Itemized modification records:
════

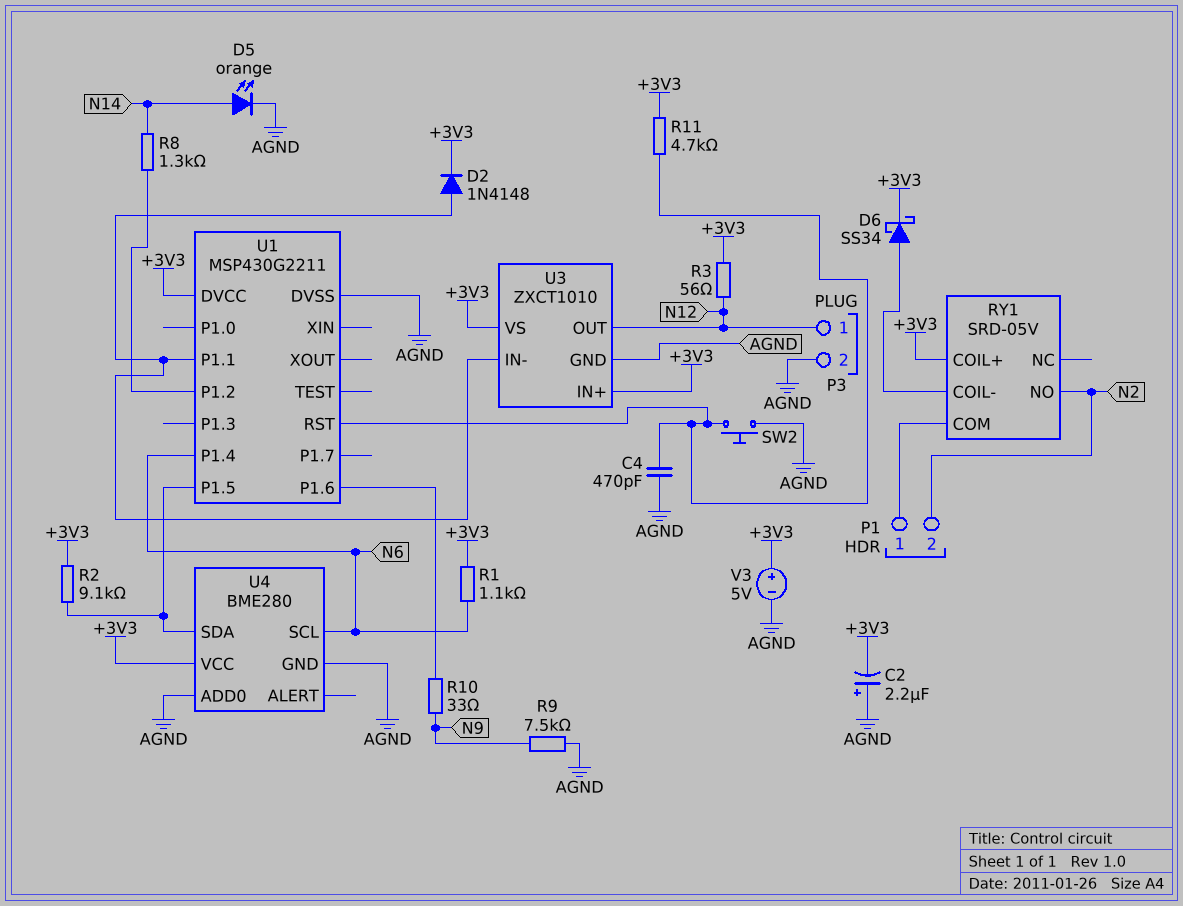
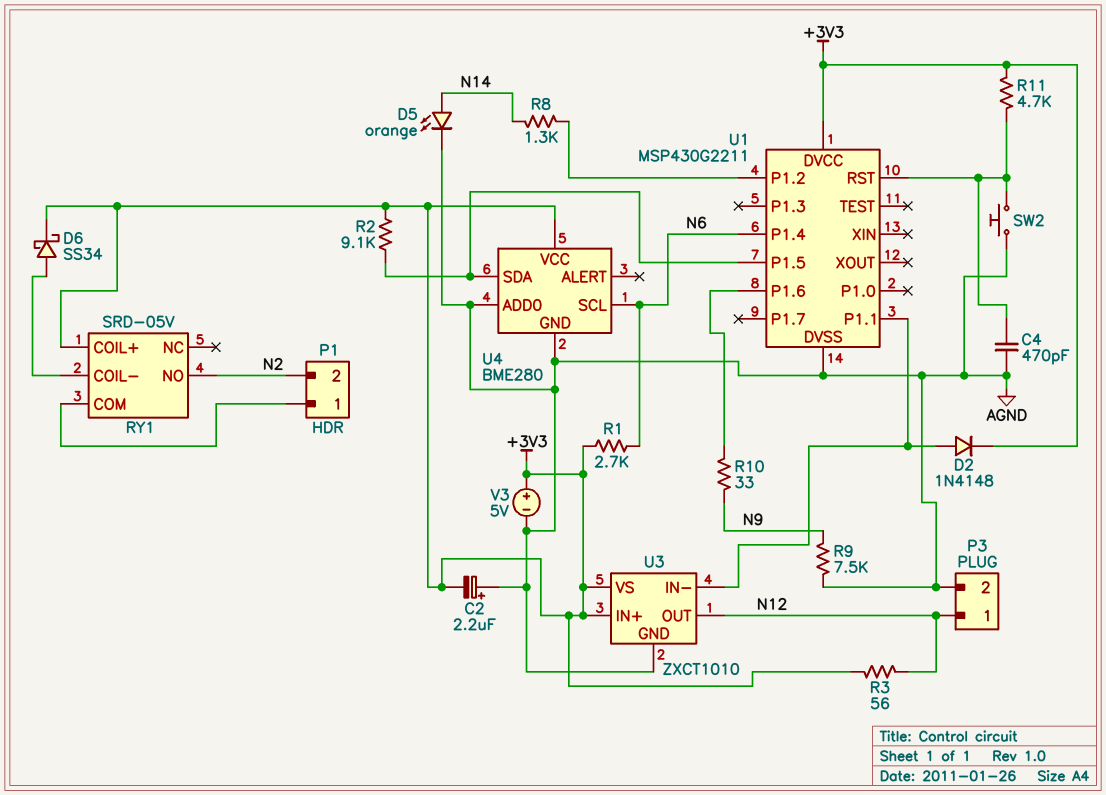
R1: 1.1k (+3V3, N6) -> 2.7k (+3V3, N6)

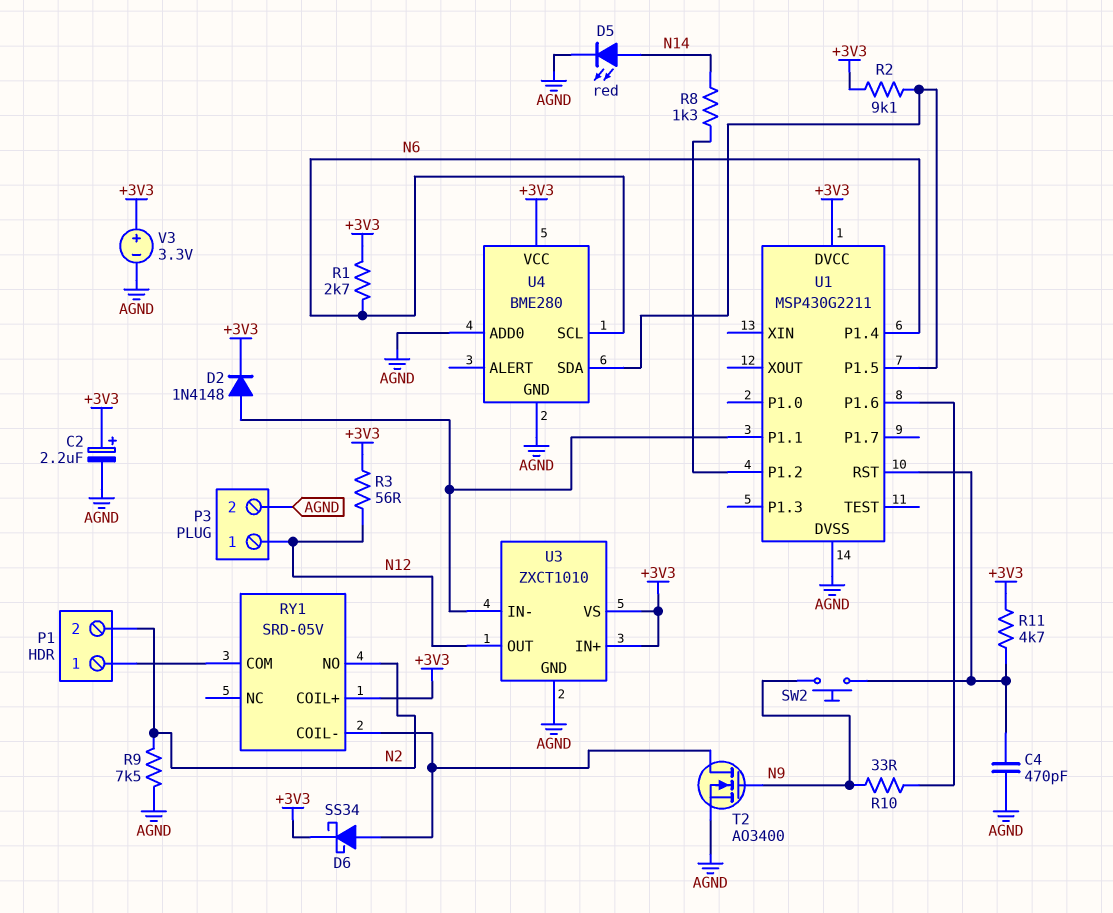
C2: 2.2uF (plus AGND, minus +3V3) -> 2.2uF (plus +3V3, minus AGND)
D5: LED orange (A N14, K AGND) -> LED red (A N14, K AGND)
R9: 7.5k (AGND, N9) -> 7.5k (AGND, N2)
SW2: button (AGND, U1/RST) -> button (N9, U1/RST)
T2: none -> NMOS AO3400 (G N9, D RY1/COIL-, S AGND)
V3: 5V (plus +3V3, minus AGND) -> 3.3V (plus +3V3, minus AGND)

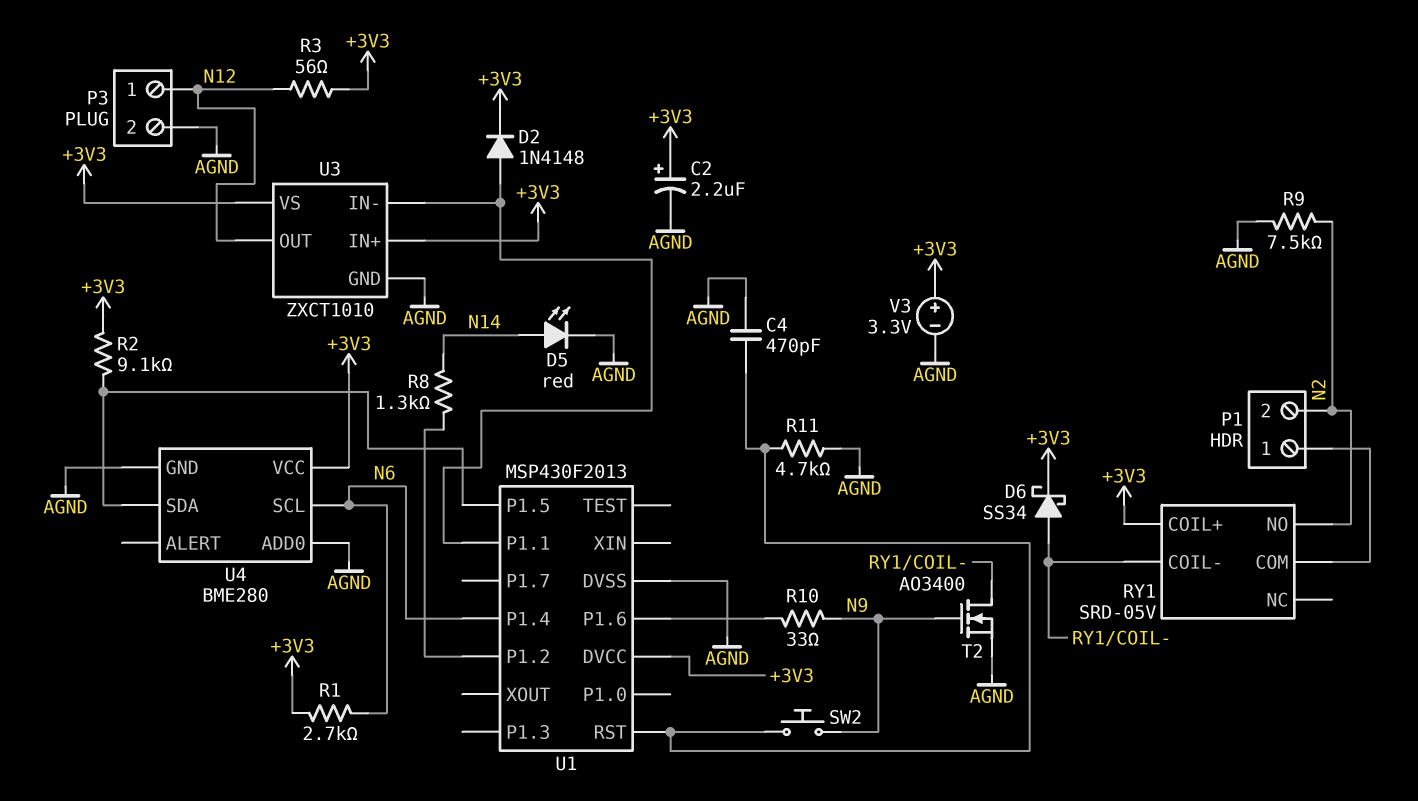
R11: 4.7k (+3V3, U1/RST) -> 4.7k (AGND, U1/RST)
U1: MSP430G2211 -> MSP430F2013

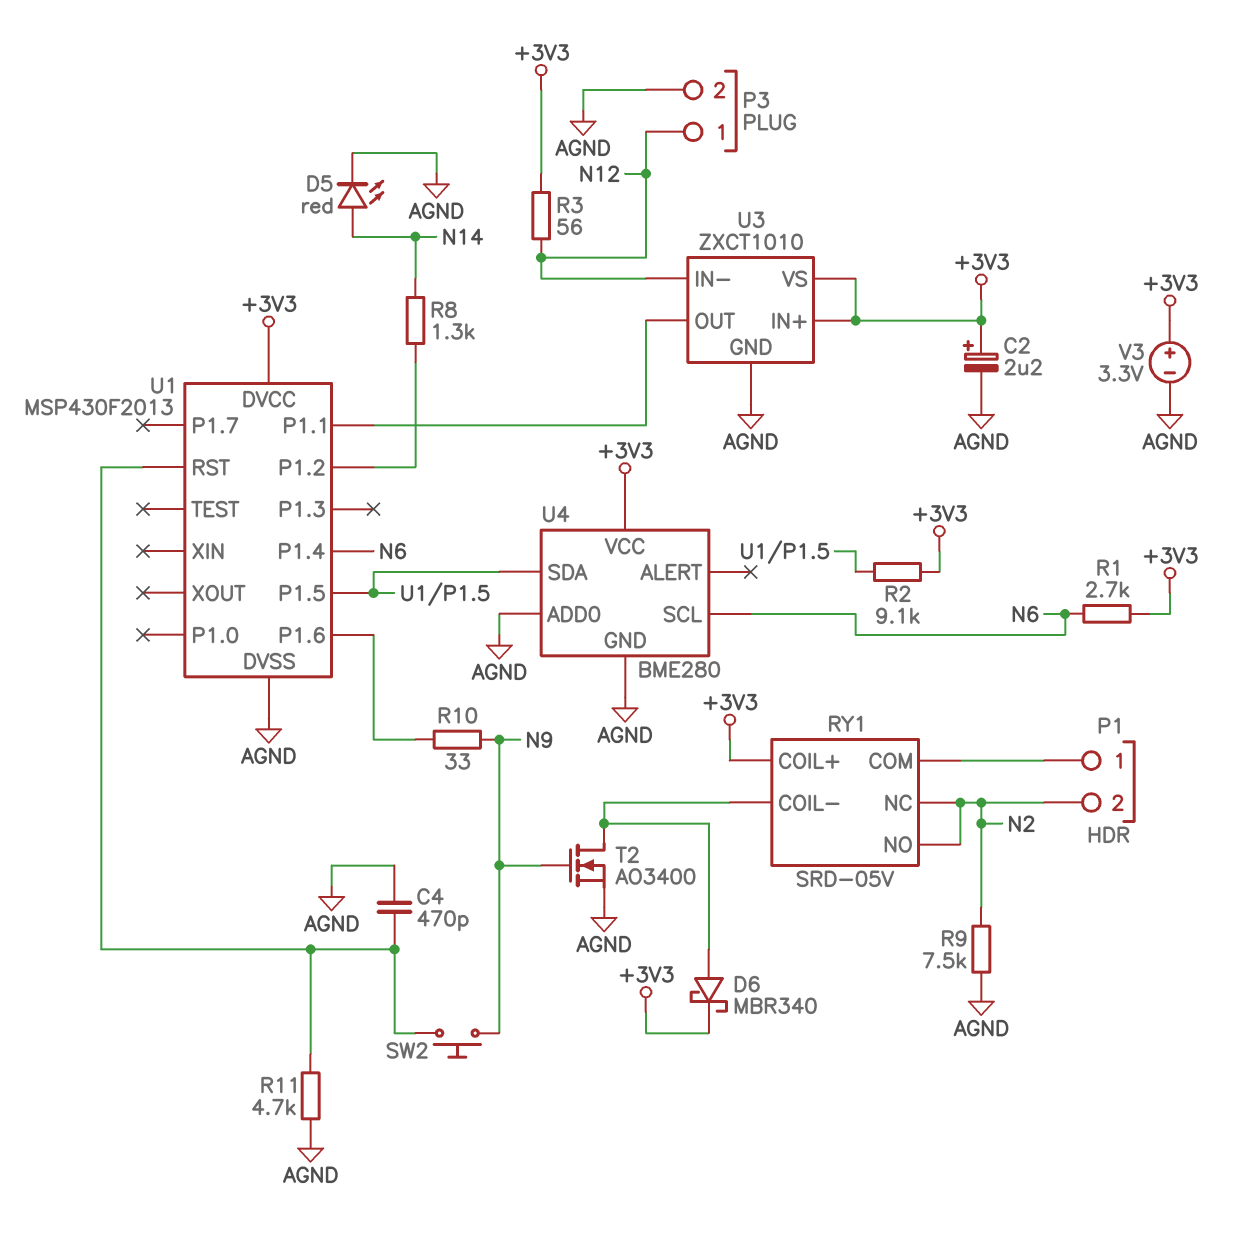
D2: diode 1N4148 (A U1/P1.1, K +3V3) -> none
D6: schottky SS34 (A RY1/COIL-, K +3V3) -> schottky MBR340 (A RY1/COIL-, K +3V3)
RY1 pin NC: none -> N2
U3 pin IN-: U1/P1.1 -> N12
U3 pin OUT: N12 -> U1/P1.1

════

▶ **Your goal**:
Please reproduce the entries above line by line, exactly, leaving out each image.

▶ **Expected answer**:
R1: 1.1k (+3V3, N6) -> 2.7k (+3V3, N6)

C2: 2.2uF (plus AGND, minus +3V3) -> 2.2uF (plus +3V3, minus AGND)
D5: LED orange (A N14, K AGND) -> LED red (A N14, K AGND)
R9: 7.5k (AGND, N9) -> 7.5k (AGND, N2)
SW2: button (AGND, U1/RST) -> button (N9, U1/RST)
T2: none -> NMOS AO3400 (G N9, D RY1/COIL-, S AGND)
V3: 5V (plus +3V3, minus AGND) -> 3.3V (plus +3V3, minus AGND)

R11: 4.7k (+3V3, U1/RST) -> 4.7k (AGND, U1/RST)
U1: MSP430G2211 -> MSP430F2013

D2: diode 1N4148 (A U1/P1.1, K +3V3) -> none
D6: schottky SS34 (A RY1/COIL-, K +3V3) -> schottky MBR340 (A RY1/COIL-, K +3V3)
RY1 pin NC: none -> N2
U3 pin IN-: U1/P1.1 -> N12
U3 pin OUT: N12 -> U1/P1.1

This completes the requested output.